Copy out the line containing "building: [109,125,143,158] -> none" and each line after it, through the last one in the material, exactly as written.

★ ★ ★ ★ ★

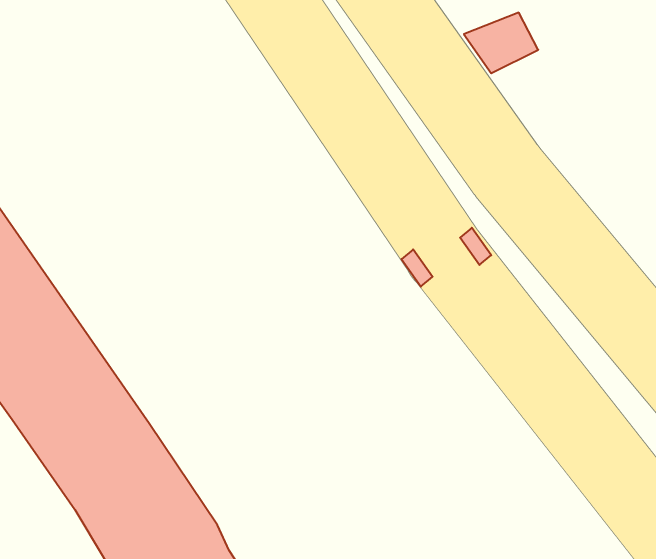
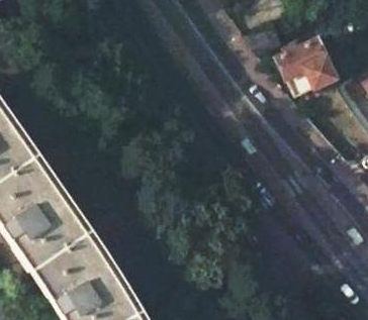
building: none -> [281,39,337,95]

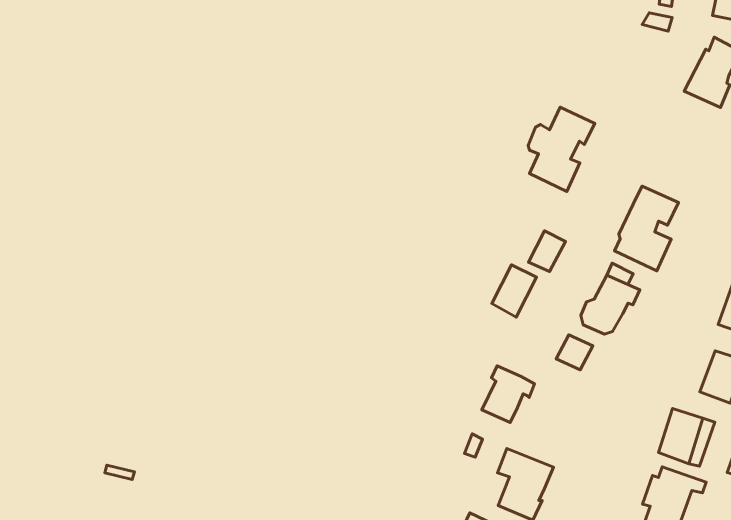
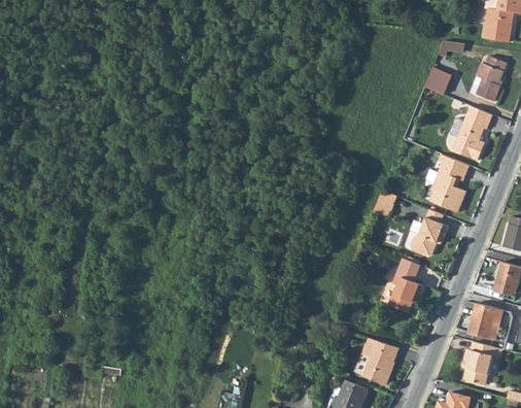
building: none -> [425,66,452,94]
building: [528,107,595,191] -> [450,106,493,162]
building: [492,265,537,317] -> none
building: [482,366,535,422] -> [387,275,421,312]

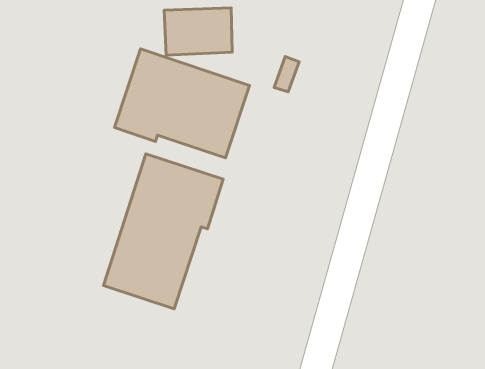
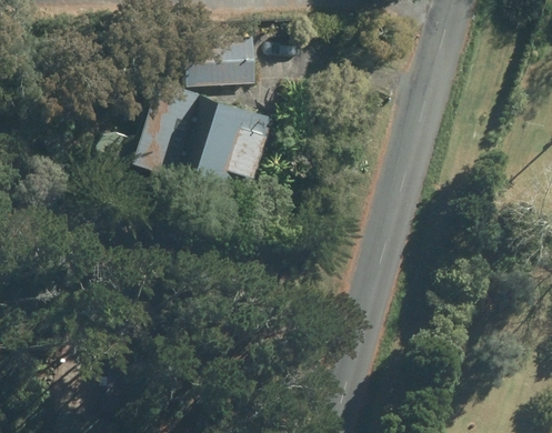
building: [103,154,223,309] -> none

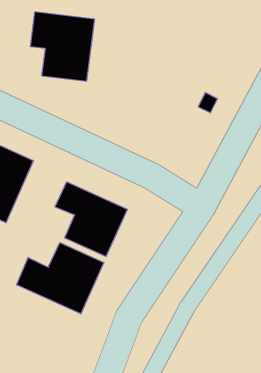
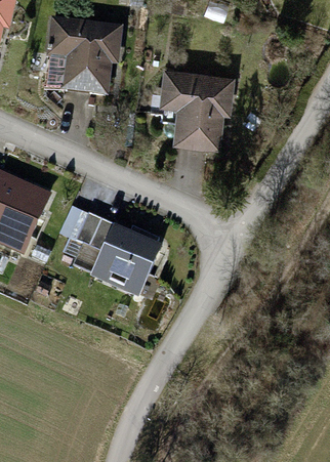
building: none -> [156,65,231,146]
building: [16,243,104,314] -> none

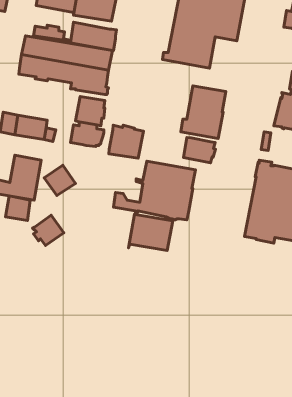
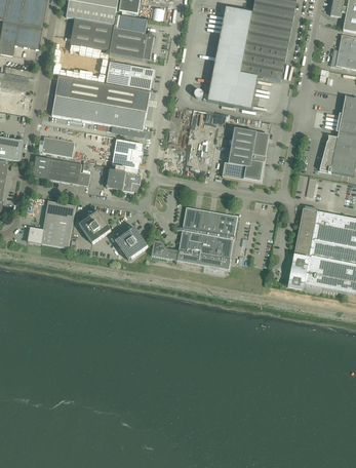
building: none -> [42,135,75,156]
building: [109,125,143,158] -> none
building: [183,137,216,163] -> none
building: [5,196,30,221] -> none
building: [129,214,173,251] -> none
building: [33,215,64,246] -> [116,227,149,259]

★ ★ ★ ★ ★

**ANSWER SECTION:**
building: [109,125,143,158] -> none
building: [183,137,216,163] -> none
building: [5,196,30,221] -> none
building: [129,214,173,251] -> none
building: [33,215,64,246] -> [116,227,149,259]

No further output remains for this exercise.